== Segment start ==
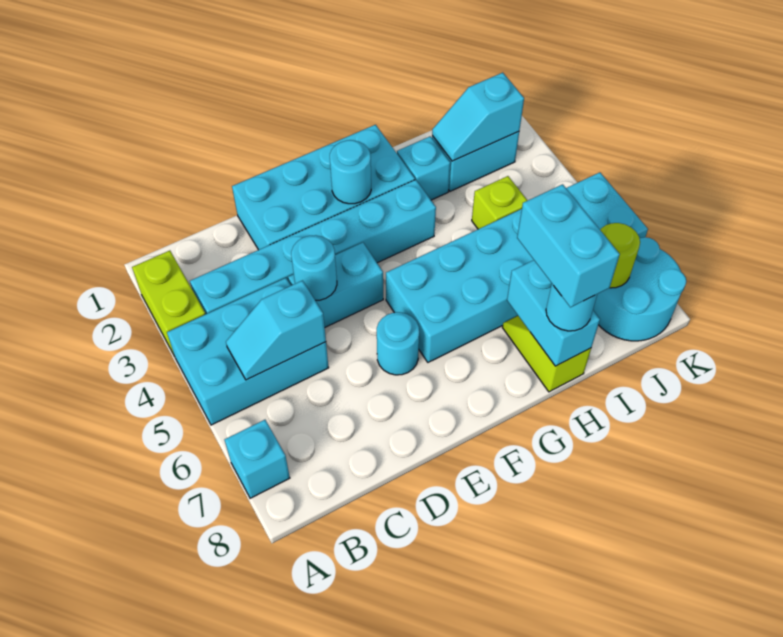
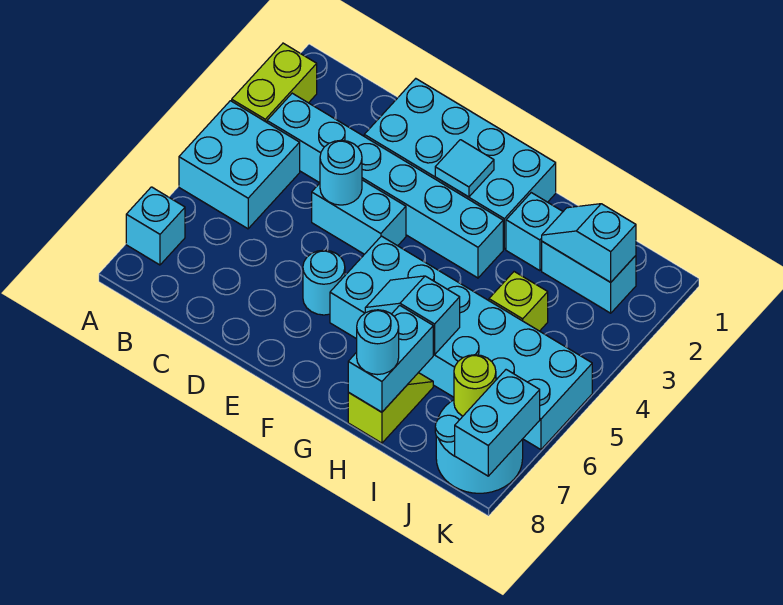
cyan brick A4:C5 level 1 -> cyan brick A4:B5 level 1
cyan slope B5:C5 level 2 top C -> cyan slope G6:H6 level 2 top H
cyan round brick F2 level 2 -> cyan tile F2 level 2
cyan brick H7:H8 level 4 -> cyan brick K7:K8 level 2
== Segment end ==
▸ **TO DO**:
The lines you need are those holding the word "brick"; copy each of them from the material above.

▸ **REPLY TO THE TASK**:
cyan brick A4:C5 level 1 -> cyan brick A4:B5 level 1
cyan round brick F2 level 2 -> cyan tile F2 level 2
cyan brick H7:H8 level 4 -> cyan brick K7:K8 level 2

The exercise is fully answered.